■ **About this exercise**:
Count how many lines of the material hold "pink". Respond with that number alone.

________________________

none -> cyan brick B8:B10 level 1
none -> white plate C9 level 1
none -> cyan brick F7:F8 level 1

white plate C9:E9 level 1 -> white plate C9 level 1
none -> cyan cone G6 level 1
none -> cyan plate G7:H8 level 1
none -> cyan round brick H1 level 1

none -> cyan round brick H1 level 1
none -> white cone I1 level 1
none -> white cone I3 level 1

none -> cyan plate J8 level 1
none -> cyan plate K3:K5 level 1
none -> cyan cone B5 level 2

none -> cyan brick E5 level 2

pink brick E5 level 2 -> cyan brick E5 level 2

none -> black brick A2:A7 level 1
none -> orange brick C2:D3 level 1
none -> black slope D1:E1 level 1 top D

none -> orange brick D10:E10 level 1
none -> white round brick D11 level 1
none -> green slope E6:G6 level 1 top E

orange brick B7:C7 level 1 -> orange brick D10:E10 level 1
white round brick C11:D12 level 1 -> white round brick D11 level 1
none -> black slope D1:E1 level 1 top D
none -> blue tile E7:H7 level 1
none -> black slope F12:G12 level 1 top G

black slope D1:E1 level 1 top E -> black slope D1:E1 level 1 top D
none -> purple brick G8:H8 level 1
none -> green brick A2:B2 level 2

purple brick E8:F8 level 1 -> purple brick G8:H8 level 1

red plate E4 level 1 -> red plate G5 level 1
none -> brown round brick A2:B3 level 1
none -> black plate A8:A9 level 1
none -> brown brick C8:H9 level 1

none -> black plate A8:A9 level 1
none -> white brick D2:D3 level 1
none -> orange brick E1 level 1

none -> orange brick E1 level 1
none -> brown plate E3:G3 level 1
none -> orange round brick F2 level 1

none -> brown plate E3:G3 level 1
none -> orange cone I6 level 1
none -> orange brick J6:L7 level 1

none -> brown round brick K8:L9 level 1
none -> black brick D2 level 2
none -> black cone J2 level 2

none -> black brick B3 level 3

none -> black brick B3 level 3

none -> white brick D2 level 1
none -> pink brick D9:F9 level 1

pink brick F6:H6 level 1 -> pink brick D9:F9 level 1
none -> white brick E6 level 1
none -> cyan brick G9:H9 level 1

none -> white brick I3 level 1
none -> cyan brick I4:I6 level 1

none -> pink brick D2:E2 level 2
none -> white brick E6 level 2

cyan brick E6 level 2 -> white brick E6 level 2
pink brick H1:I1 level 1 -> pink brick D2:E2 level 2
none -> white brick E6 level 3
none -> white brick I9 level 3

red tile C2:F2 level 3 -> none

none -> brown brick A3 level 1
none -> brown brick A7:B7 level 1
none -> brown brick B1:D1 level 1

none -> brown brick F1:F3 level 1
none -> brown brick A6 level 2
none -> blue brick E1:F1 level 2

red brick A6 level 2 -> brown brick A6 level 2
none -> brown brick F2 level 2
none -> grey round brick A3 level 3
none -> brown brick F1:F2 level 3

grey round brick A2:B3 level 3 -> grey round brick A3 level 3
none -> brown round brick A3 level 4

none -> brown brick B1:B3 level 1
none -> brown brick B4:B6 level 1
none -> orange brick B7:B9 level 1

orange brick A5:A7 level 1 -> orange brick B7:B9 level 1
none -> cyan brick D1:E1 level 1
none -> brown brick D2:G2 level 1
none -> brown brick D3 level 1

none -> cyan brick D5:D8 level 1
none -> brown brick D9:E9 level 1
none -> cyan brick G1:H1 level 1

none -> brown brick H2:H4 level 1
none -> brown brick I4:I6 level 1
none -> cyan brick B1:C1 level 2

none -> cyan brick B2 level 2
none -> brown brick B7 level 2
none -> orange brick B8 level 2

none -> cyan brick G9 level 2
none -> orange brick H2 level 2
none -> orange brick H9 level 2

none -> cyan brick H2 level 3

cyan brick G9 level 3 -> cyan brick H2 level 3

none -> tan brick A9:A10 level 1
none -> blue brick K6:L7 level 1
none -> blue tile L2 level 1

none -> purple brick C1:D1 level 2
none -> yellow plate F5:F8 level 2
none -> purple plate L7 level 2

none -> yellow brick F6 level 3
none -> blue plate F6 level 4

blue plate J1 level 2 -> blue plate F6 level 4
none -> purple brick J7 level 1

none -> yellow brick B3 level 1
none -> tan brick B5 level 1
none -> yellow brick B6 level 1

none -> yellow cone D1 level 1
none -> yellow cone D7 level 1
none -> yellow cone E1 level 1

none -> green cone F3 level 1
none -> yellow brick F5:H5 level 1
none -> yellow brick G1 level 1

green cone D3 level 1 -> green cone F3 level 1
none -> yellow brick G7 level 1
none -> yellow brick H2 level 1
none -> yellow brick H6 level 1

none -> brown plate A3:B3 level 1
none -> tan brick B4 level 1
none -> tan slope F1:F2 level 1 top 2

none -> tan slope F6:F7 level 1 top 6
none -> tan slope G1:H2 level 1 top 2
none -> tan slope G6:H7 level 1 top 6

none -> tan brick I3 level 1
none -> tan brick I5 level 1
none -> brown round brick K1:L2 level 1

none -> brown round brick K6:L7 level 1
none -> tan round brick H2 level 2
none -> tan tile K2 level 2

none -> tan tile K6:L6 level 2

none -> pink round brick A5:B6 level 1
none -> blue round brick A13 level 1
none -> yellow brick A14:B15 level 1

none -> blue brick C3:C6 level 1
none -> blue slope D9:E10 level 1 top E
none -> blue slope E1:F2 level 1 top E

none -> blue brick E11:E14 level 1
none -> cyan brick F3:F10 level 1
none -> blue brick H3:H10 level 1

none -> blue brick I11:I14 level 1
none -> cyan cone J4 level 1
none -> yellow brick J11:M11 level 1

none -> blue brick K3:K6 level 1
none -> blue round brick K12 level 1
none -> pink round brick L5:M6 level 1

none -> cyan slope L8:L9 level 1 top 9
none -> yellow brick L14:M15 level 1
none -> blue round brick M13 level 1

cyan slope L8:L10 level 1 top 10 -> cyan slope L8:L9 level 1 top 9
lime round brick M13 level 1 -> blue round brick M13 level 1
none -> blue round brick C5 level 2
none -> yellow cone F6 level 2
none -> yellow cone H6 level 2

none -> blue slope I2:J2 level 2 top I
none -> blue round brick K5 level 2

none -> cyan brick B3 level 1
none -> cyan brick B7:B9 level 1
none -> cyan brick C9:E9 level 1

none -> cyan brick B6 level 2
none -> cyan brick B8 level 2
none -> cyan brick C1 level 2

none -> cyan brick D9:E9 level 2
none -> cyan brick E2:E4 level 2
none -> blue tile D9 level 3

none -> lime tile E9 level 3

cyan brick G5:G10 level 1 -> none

________________________

■ **Task answer**:
7